◆ **WHAT YOU ARE ASKED TO DO**
Reproduce the records below exactly as they appear, omitting any pictures they contain.

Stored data
-------------------------

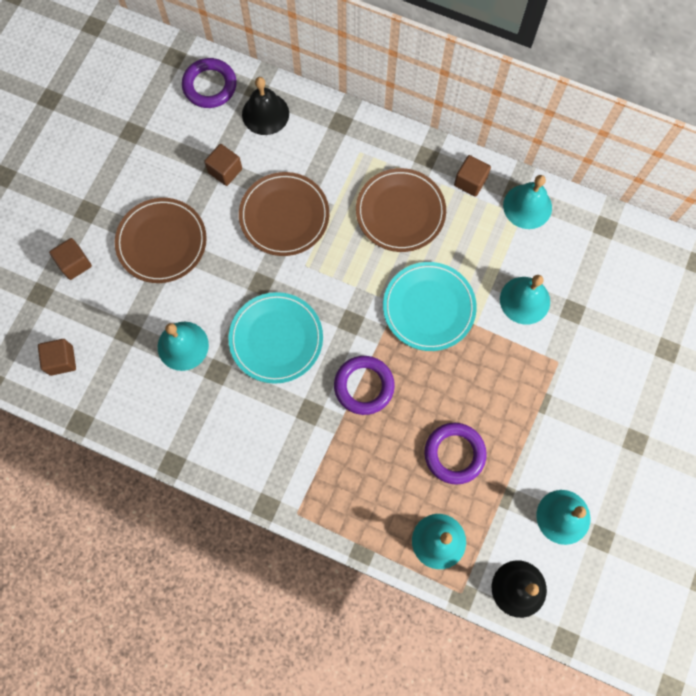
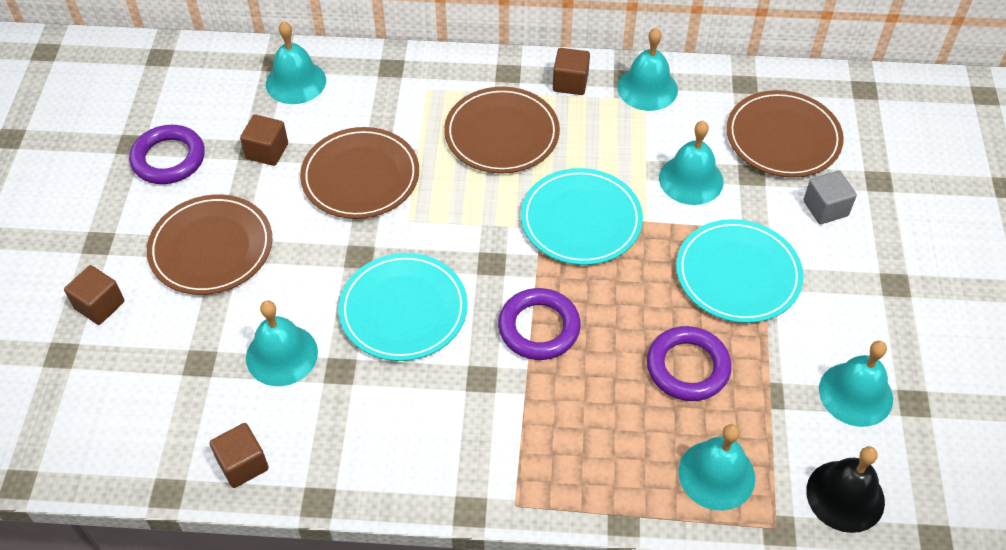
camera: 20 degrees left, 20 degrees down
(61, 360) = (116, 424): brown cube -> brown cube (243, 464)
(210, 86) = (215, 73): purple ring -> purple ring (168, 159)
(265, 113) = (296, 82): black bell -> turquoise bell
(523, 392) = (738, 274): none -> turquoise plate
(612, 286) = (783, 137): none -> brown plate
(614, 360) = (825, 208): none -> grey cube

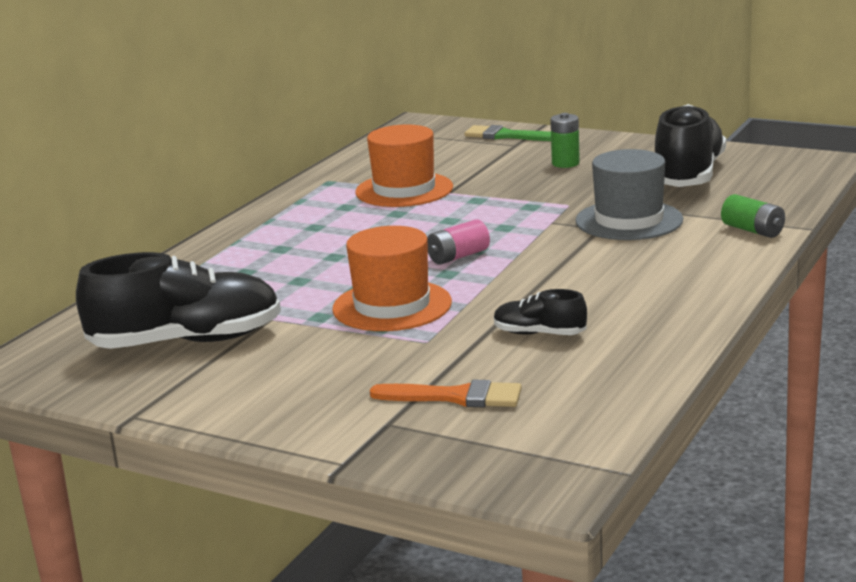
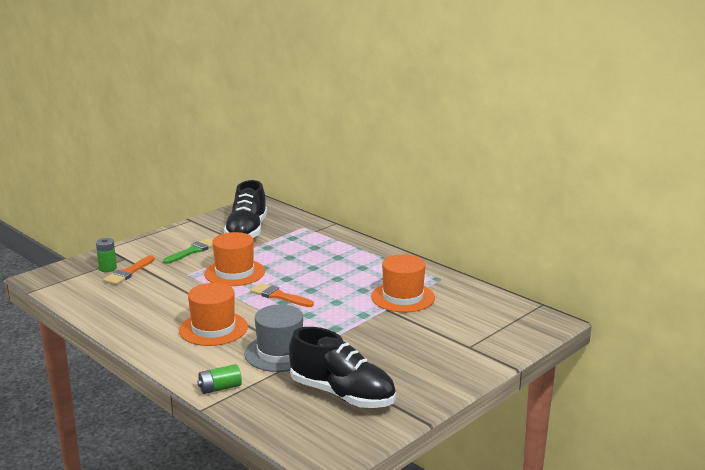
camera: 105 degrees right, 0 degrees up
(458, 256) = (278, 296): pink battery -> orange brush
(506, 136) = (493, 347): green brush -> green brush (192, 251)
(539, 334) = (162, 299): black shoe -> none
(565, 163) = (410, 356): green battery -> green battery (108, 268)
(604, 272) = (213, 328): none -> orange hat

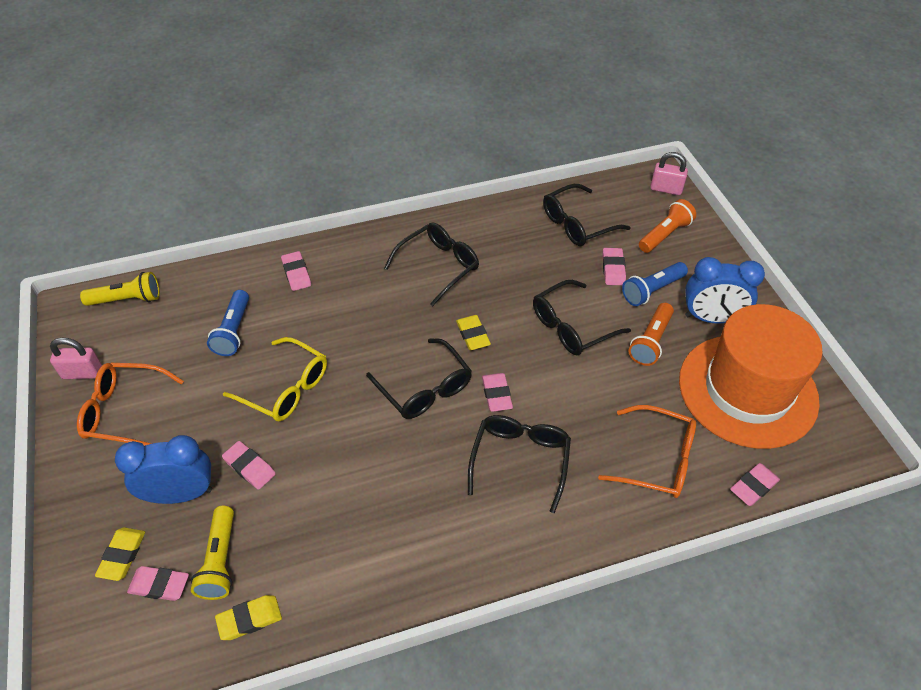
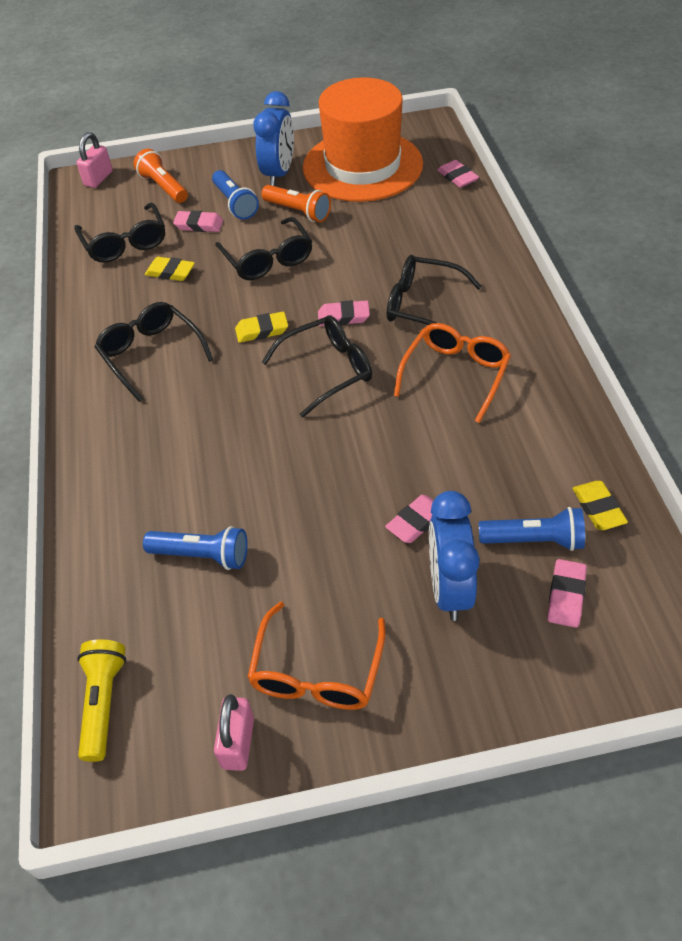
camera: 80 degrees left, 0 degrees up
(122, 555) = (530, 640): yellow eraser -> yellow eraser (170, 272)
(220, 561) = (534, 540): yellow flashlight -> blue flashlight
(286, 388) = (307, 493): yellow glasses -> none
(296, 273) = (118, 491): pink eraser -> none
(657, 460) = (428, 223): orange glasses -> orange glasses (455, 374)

-------------------------

◆ **RESULT BELOW**
camera: 20 degrees left, 20 degrees down
(61, 360) = (116, 424): brown cube -> brown cube (243, 464)
(210, 86) = (215, 73): purple ring -> purple ring (168, 159)
(265, 113) = (296, 82): black bell -> turquoise bell
(523, 392) = (738, 274): none -> turquoise plate
(612, 286) = (783, 137): none -> brown plate
(614, 360) = (825, 208): none -> grey cube

camera: 105 degrees right, 0 degrees up
(458, 256) = (278, 296): pink battery -> orange brush
(506, 136) = (493, 347): green brush -> green brush (192, 251)
(539, 334) = (162, 299): black shoe -> none
(565, 163) = (410, 356): green battery -> green battery (108, 268)
(604, 272) = (213, 328): none -> orange hat

camera: 80 degrees left, 0 degrees up
(122, 555) = (530, 640): yellow eraser -> yellow eraser (170, 272)
(220, 561) = (534, 540): yellow flashlight -> blue flashlight
(286, 388) = (307, 493): yellow glasses -> none
(296, 273) = (118, 491): pink eraser -> none
(657, 460) = (428, 223): orange glasses -> orange glasses (455, 374)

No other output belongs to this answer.